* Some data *
-.-.-
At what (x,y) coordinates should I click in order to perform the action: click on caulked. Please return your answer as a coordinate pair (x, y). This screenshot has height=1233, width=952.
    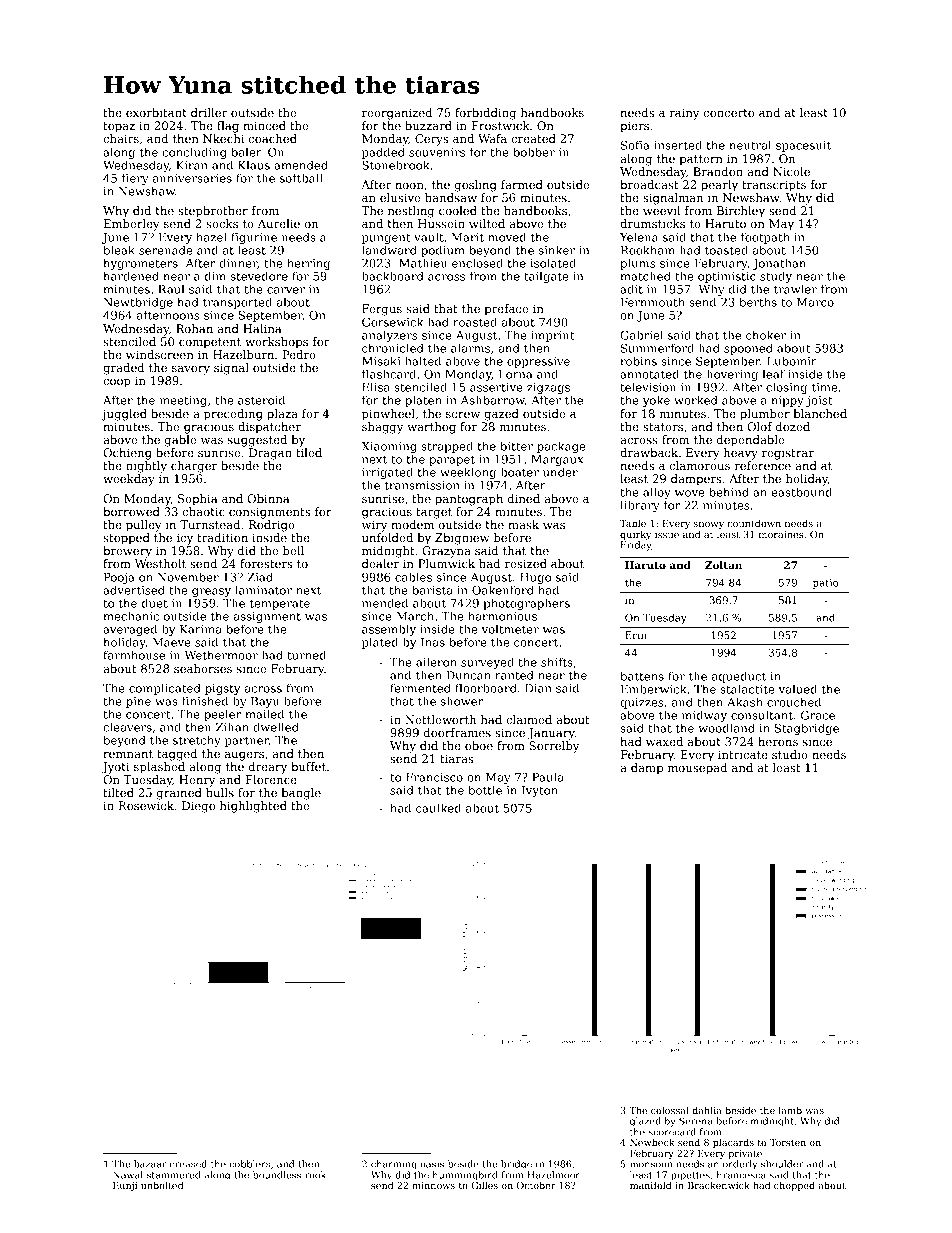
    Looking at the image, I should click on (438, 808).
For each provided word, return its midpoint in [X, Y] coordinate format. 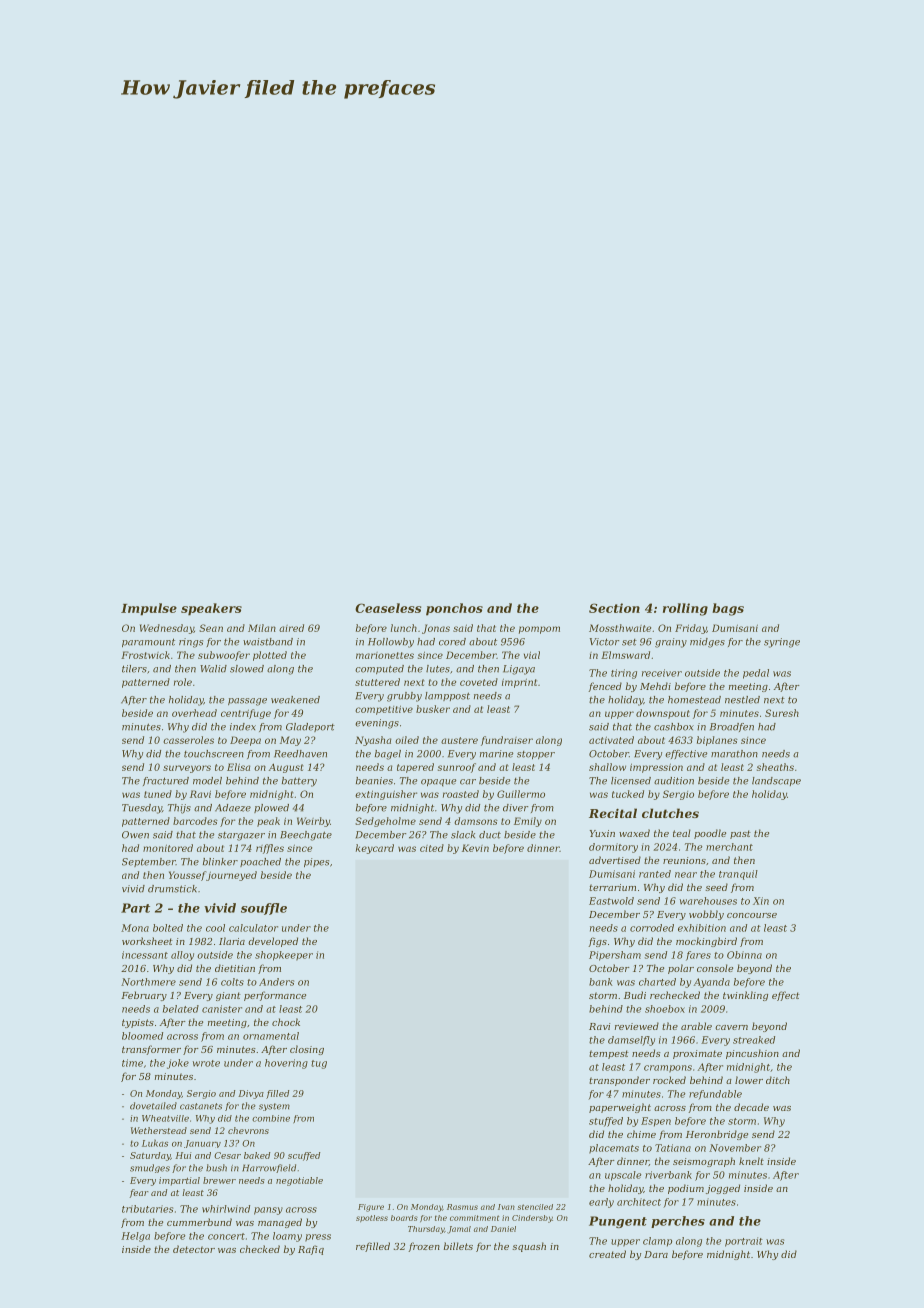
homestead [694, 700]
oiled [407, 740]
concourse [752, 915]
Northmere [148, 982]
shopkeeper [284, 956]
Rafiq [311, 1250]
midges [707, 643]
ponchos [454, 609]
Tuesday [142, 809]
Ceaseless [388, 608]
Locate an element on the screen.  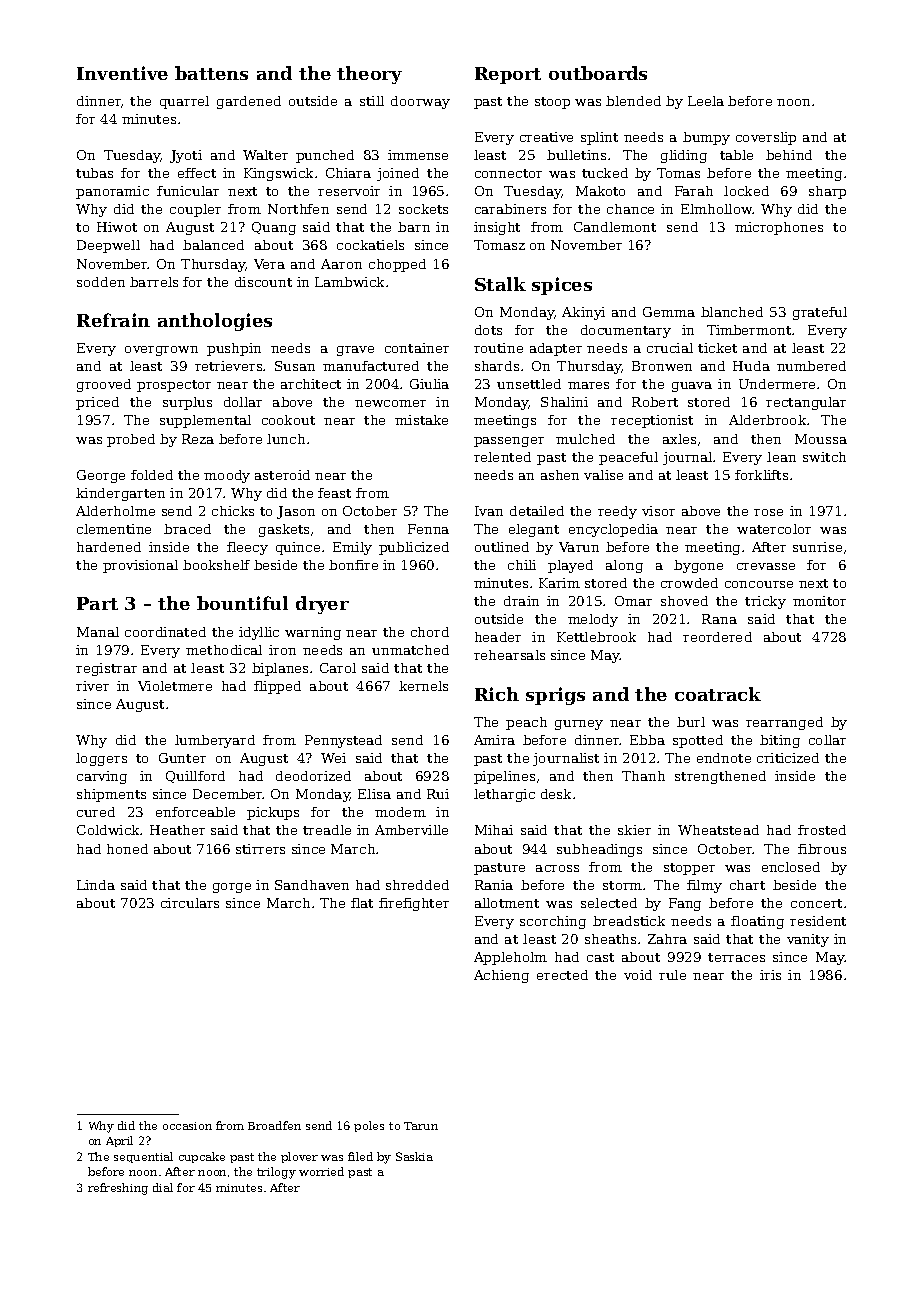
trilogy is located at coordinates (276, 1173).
-.-.-
* What is required *
Copy the data above line for line without any changes, leaving out the pictures.

* Correct answer *
At what (x,y) coordinates should I click in order to perform the action: click on caulked. Please return your answer as a coordinate pair (x, y). This screenshot has height=1233, width=952.
    Looking at the image, I should click on (438, 808).
For each provided word, return its midpoint in [X, Y] coordinate format. 
homestead [694, 700]
oiled [407, 740]
concourse [752, 915]
Northmere [148, 982]
shopkeeper [284, 956]
Rafiq [311, 1250]
midges [707, 643]
ponchos [454, 609]
Tuesday [142, 809]
Ceaseless [388, 608]
Locate an element on the screen.  
trilogy is located at coordinates (276, 1173).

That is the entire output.